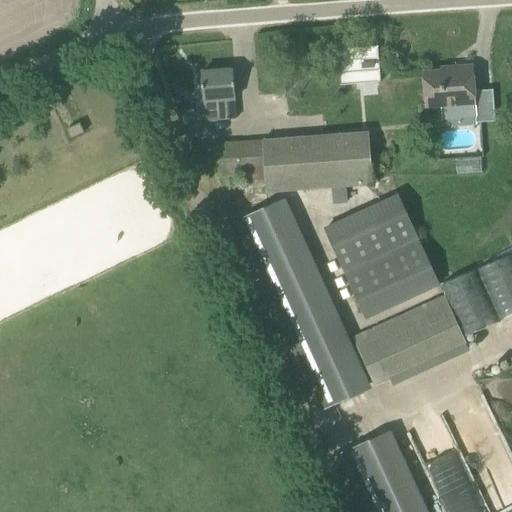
[(380,82),(378,48),(338,51),(341,85),(380,82)]
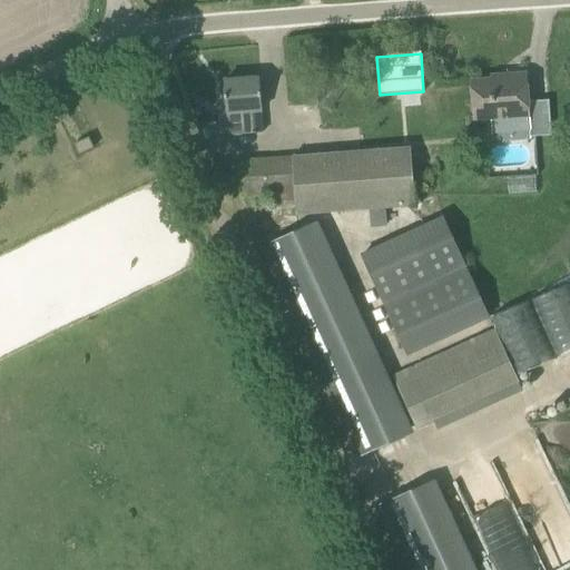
[(531,139),(526,75),(505,76),(505,79),(472,81),(473,120),(492,118),(493,143),(531,139)]
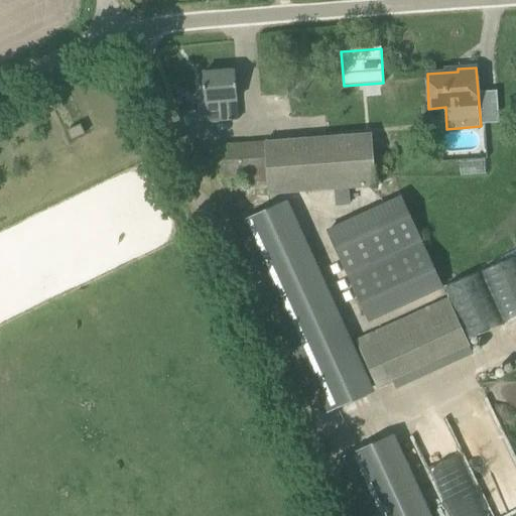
[(237,100),(235,71),(203,74),(205,103),(207,103),(208,123),(237,121),(235,100),(237,100)]
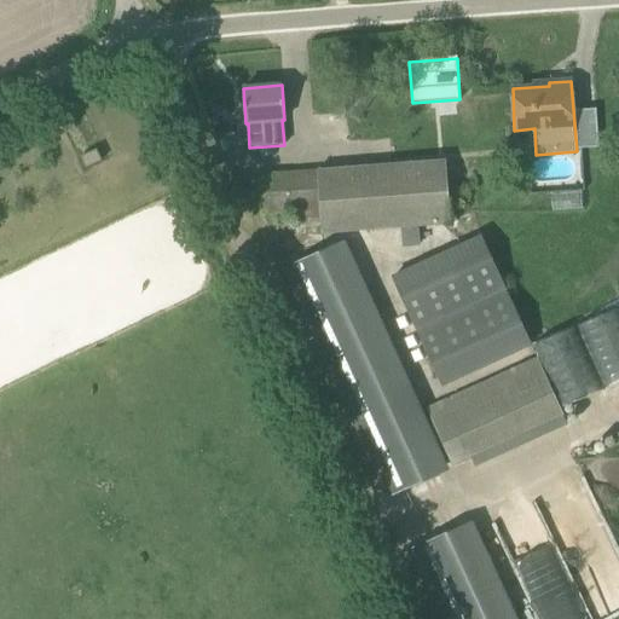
[(86,168),(102,161),(97,150),(81,157),(86,168)]
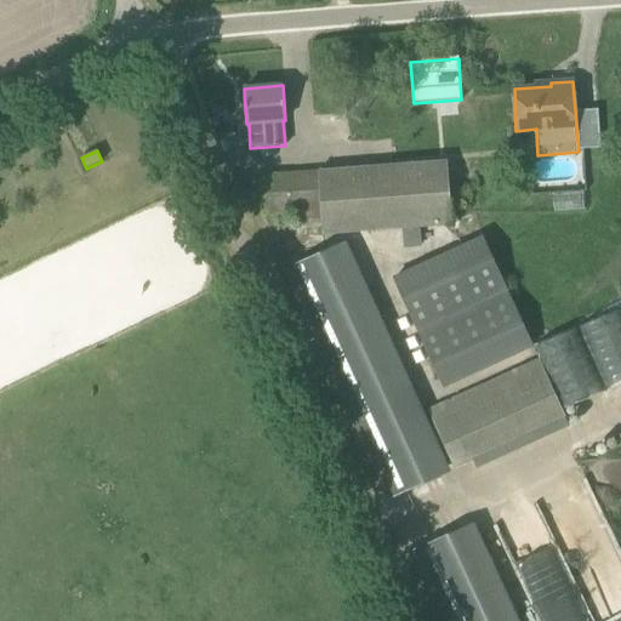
[(317,171),(320,220),(322,234),(450,226),(446,163),(317,171)]
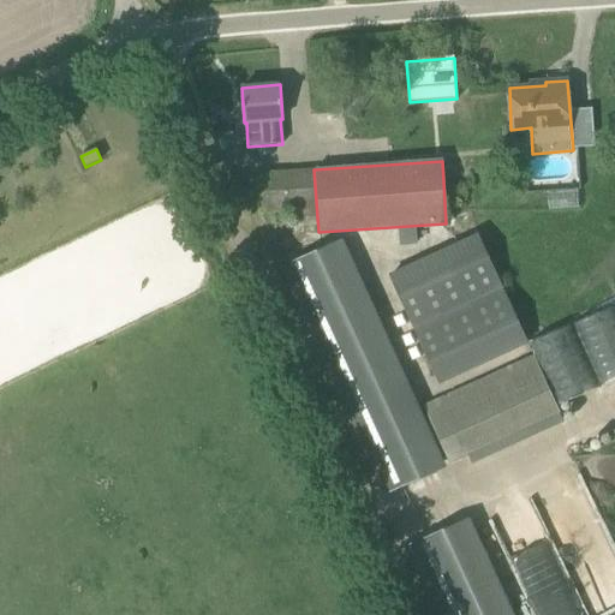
[(317,218),(314,169),(257,174),(261,213),(300,209),(302,219),(317,218)]
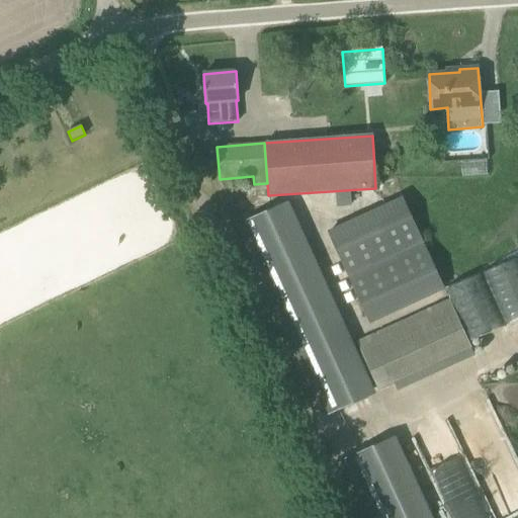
[(370,324),(445,289),(403,197),(328,232),(370,324)]
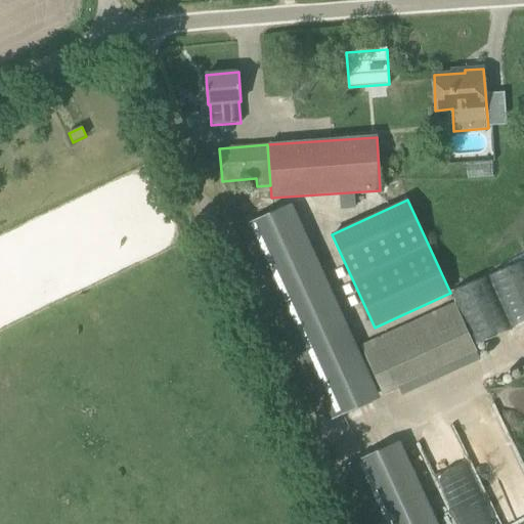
[(368,403),(281,210),(241,228),(329,422),(368,403)]
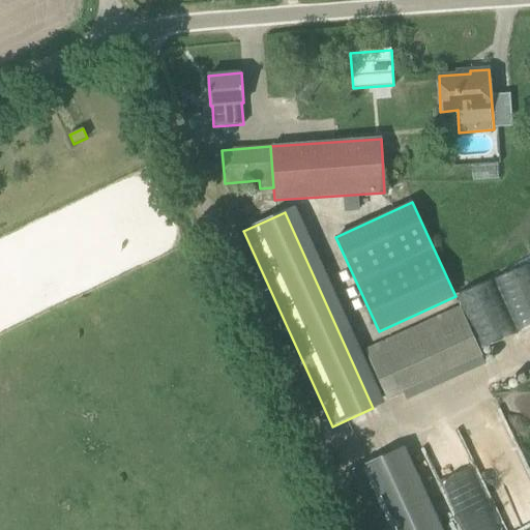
[(455,439),(428,448),(440,487),(465,479),(462,469),(511,453),(499,416),(452,431),(455,439)]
:::
* What to do:
Write out the whole listing exactly. Pictures stay out.

* Task output:
[(380,82),(378,48),(338,51),(341,85),(380,82)]
[(531,139),(526,75),(505,76),(505,79),(472,81),(473,120),(492,118),(493,143),(531,139)]
[(237,100),(235,71),(203,74),(205,103),(207,103),(208,123),(237,121),(235,100),(237,100)]
[(86,168),(102,161),(97,150),(81,157),(86,168)]
[(317,171),(320,220),(322,234),(450,226),(446,163),(317,171)]
[(317,218),(314,169),(257,174),(261,213),(300,209),(302,219),(317,218)]
[(370,324),(445,289),(403,197),(328,232),(370,324)]
[(368,403),(281,210),(241,228),(329,422),(368,403)]
[(455,439),(428,448),(440,487),(465,479),(462,469),(511,453),(499,416),(452,431),(455,439)]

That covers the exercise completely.